'''
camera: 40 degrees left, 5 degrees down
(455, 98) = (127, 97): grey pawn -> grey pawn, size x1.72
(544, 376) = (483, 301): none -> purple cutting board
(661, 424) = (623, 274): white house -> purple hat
'''
Would you reproduce all of the data exactly, without a single alteration?

camera: 40 degrees left, 5 degrees down
(455, 98) = (127, 97): grey pawn -> grey pawn, size x1.72
(544, 376) = (483, 301): none -> purple cutting board
(661, 424) = (623, 274): white house -> purple hat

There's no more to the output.